Exercise requirements:
How do the lines below between the ones holding "(467, 477) = (541, 282): black" and "(99, 177) = (408, 41): blue spoon -> none", inclusive, read? Give them again exactly, with no other lines.

# # # # #

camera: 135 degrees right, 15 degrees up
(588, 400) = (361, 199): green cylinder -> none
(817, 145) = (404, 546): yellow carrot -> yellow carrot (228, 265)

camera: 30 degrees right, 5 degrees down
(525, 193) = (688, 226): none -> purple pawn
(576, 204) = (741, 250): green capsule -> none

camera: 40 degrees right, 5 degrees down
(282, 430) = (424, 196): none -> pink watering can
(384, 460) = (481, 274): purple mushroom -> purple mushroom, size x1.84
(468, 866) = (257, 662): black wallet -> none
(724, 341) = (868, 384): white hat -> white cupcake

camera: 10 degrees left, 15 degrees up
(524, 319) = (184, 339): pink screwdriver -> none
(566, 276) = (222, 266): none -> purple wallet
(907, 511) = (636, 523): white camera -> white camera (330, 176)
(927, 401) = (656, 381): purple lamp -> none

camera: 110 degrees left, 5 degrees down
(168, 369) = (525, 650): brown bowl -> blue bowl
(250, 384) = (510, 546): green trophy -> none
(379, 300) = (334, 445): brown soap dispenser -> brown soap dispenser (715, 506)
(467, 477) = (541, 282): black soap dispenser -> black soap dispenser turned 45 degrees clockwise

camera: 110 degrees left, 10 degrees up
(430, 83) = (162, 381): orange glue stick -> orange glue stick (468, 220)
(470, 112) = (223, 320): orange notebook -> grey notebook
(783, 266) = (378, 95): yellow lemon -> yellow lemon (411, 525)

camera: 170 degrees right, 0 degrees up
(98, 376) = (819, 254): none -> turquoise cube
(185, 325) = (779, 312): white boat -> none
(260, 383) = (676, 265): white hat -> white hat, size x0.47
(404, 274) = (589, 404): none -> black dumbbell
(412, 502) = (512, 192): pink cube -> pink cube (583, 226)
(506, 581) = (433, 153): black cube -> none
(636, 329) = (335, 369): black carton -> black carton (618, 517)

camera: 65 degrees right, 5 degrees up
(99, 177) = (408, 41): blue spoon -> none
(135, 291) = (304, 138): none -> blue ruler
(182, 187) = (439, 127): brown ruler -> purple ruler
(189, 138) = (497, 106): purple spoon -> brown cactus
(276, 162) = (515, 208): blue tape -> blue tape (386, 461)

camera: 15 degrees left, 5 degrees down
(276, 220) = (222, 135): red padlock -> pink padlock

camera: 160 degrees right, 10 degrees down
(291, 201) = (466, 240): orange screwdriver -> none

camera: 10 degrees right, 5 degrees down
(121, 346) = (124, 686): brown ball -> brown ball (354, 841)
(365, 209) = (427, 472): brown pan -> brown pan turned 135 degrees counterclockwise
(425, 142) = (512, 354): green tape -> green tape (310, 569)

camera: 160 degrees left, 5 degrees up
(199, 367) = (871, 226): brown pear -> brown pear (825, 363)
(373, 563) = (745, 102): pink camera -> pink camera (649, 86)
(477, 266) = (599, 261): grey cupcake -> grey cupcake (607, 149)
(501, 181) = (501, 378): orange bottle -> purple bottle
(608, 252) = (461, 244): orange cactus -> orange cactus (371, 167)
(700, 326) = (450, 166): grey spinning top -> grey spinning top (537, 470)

# # # # #

Response for this exercise:
(467, 477) = (541, 282): black soap dispenser -> black soap dispenser turned 45 degrees clockwise

camera: 110 degrees left, 10 degrees up
(430, 83) = (162, 381): orange glue stick -> orange glue stick (468, 220)
(470, 112) = (223, 320): orange notebook -> grey notebook
(783, 266) = (378, 95): yellow lemon -> yellow lemon (411, 525)

camera: 170 degrees right, 0 degrees up
(98, 376) = (819, 254): none -> turquoise cube
(185, 325) = (779, 312): white boat -> none
(260, 383) = (676, 265): white hat -> white hat, size x0.47
(404, 274) = (589, 404): none -> black dumbbell
(412, 502) = (512, 192): pink cube -> pink cube (583, 226)
(506, 581) = (433, 153): black cube -> none
(636, 329) = (335, 369): black carton -> black carton (618, 517)

camera: 65 degrees right, 5 degrees up
(99, 177) = (408, 41): blue spoon -> none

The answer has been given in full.